(The input Opens)
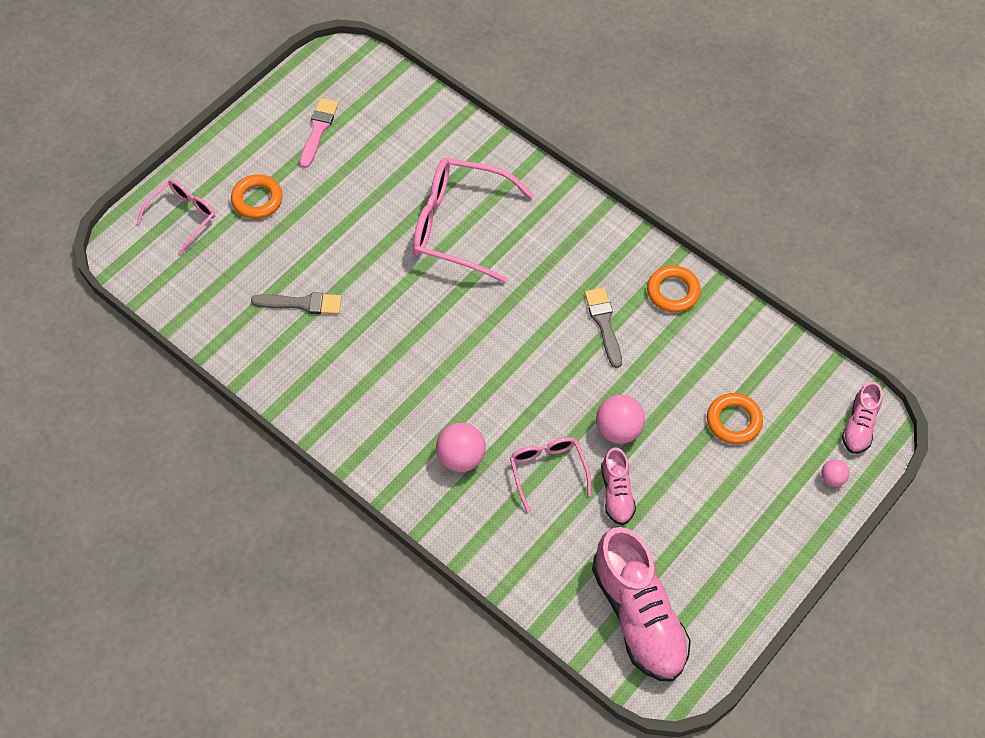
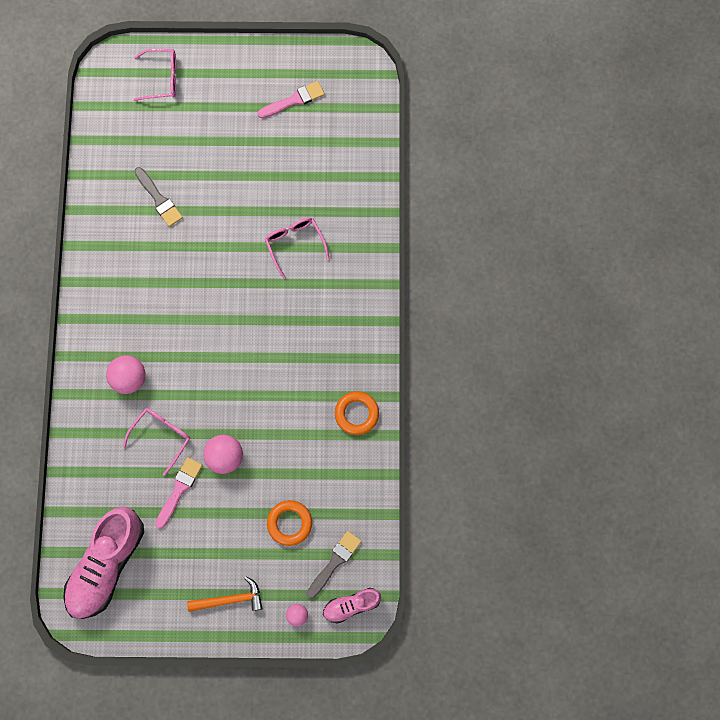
camera: 50 degrees right, 15 degrees up
(257, 200) = (211, 110): orange ring -> none
(460, 226) = (295, 244): pink glasses -> pink glasses, size x0.56
(604, 323) = (296, 389): grey brush -> grey brush (334, 562)
(617, 493) = (179, 490): pink shoe -> pink brush
(769, 526) = (230, 599): none -> orange hammer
(The input Closes)
• About this task:
Please repeat the records above word for word, and do not include the pictures.

• Written reply:
camera: 50 degrees right, 15 degrees up
(257, 200) = (211, 110): orange ring -> none
(460, 226) = (295, 244): pink glasses -> pink glasses, size x0.56
(604, 323) = (296, 389): grey brush -> grey brush (334, 562)
(617, 493) = (179, 490): pink shoe -> pink brush
(769, 526) = (230, 599): none -> orange hammer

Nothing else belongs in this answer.